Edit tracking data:
[Start of section]

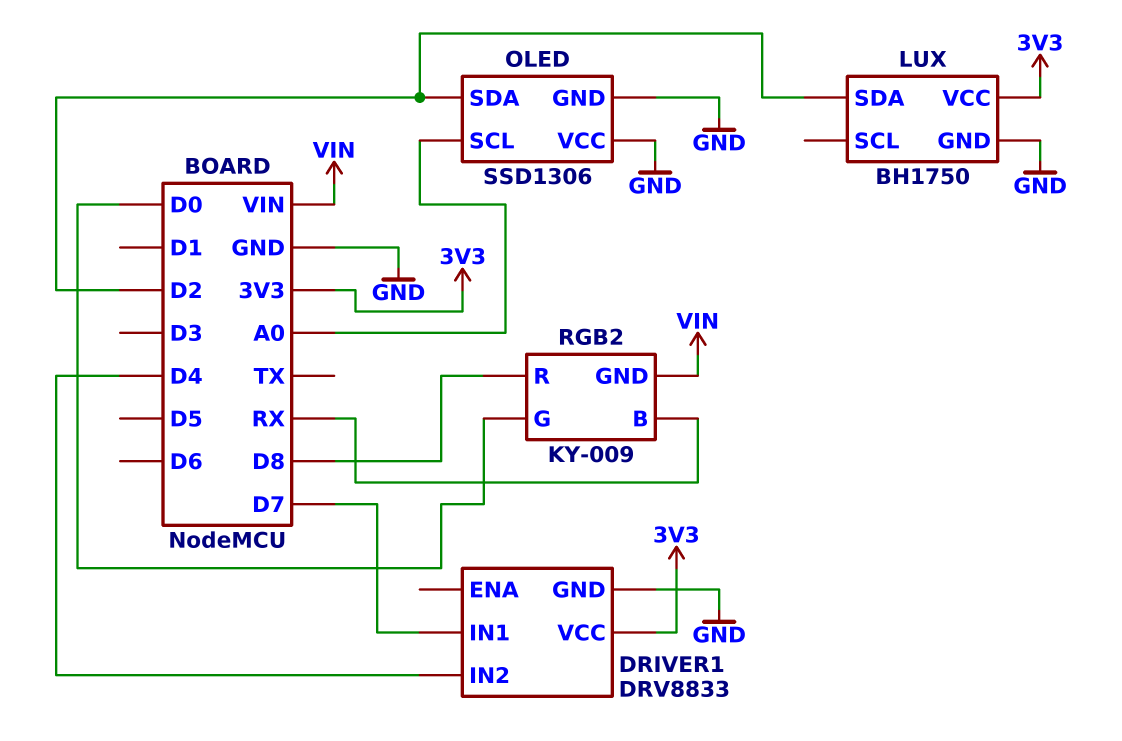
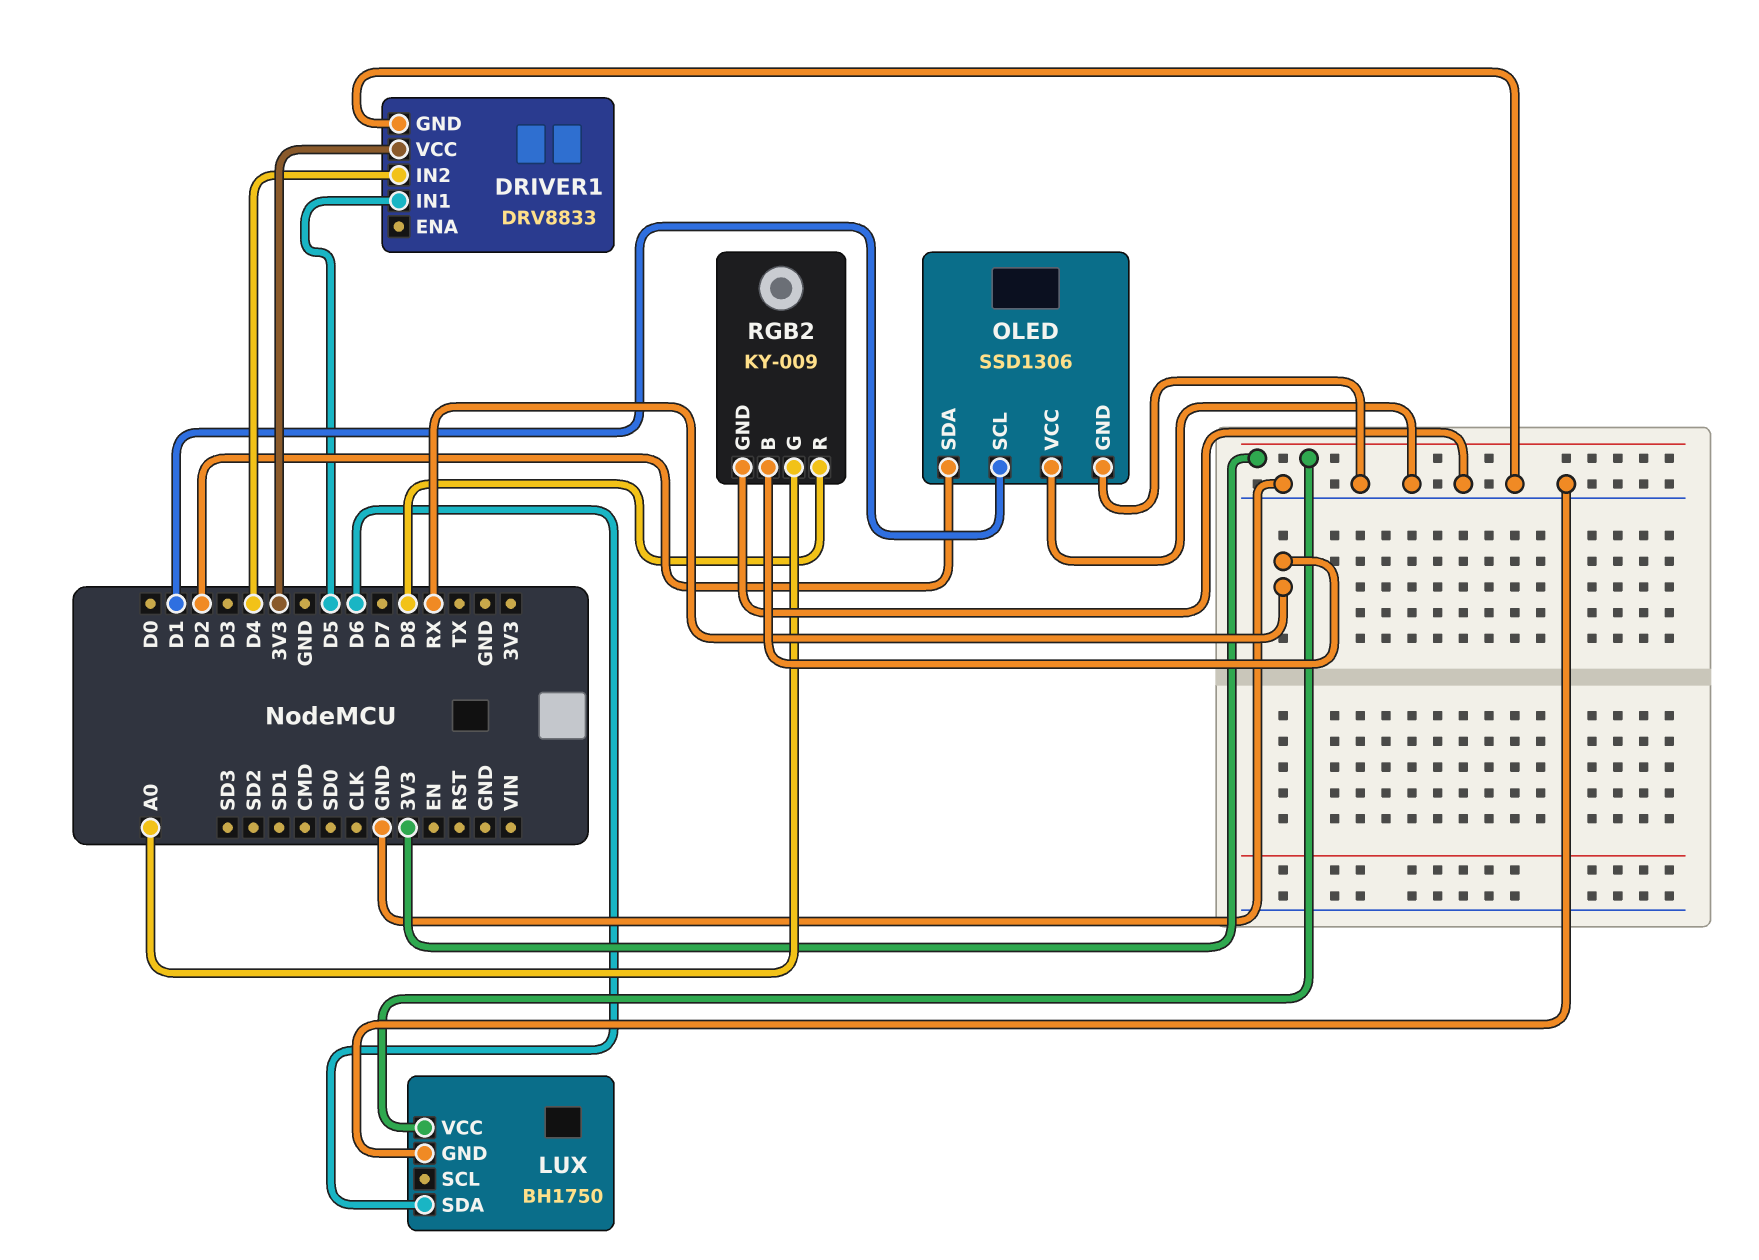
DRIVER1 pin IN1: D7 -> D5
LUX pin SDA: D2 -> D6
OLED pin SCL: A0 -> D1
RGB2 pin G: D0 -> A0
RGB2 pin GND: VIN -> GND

[End of section]

With the pictures removed, print the entries above exactly.

DRIVER1 pin IN1: D7 -> D5
LUX pin SDA: D2 -> D6
OLED pin SCL: A0 -> D1
RGB2 pin G: D0 -> A0
RGB2 pin GND: VIN -> GND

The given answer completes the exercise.